**Task item**
The records below are to be restated word for word, with their images omitted.

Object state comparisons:
===============
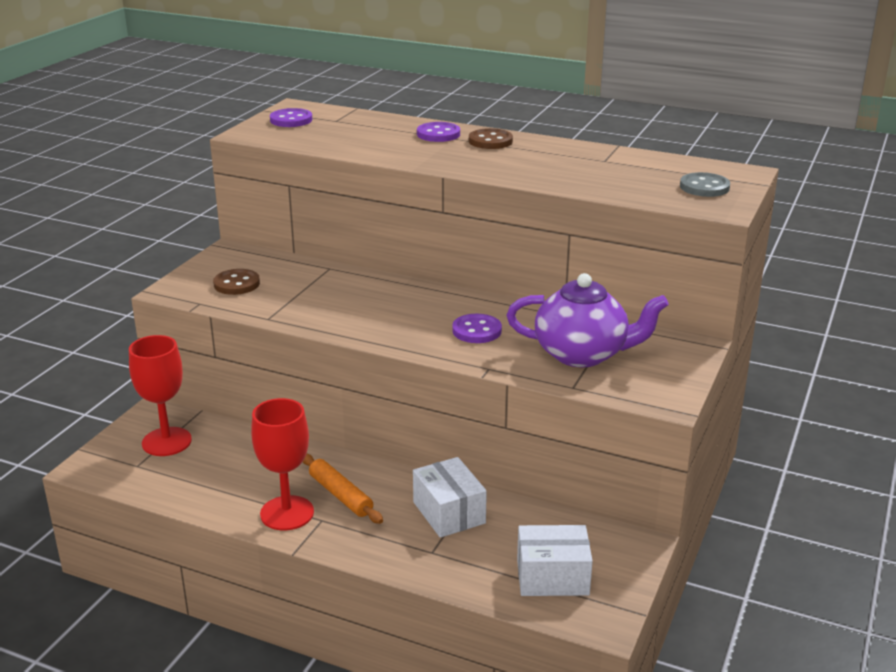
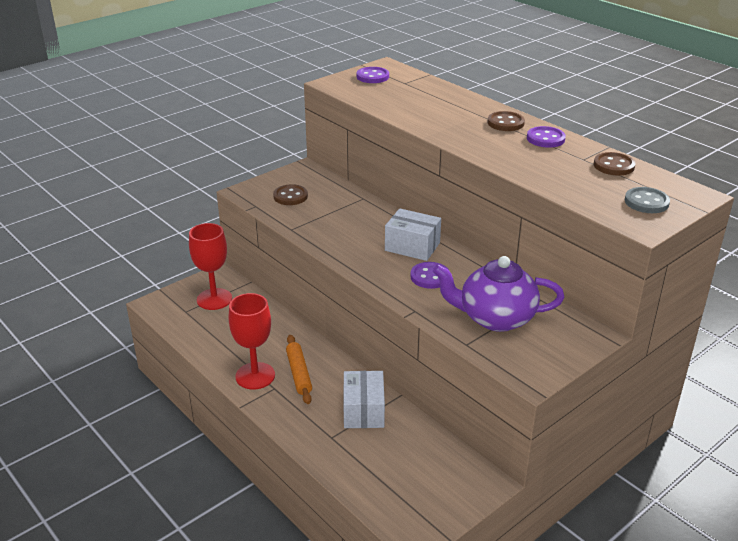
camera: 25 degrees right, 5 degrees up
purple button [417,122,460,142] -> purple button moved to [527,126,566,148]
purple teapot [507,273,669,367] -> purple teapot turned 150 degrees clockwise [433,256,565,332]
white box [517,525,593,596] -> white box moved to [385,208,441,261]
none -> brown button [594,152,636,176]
===============
**Exercise answer**
camera: 25 degrees right, 5 degrees up
purple button [417,122,460,142] -> purple button moved to [527,126,566,148]
purple teapot [507,273,669,367] -> purple teapot turned 150 degrees clockwise [433,256,565,332]
white box [517,525,593,596] -> white box moved to [385,208,441,261]
none -> brown button [594,152,636,176]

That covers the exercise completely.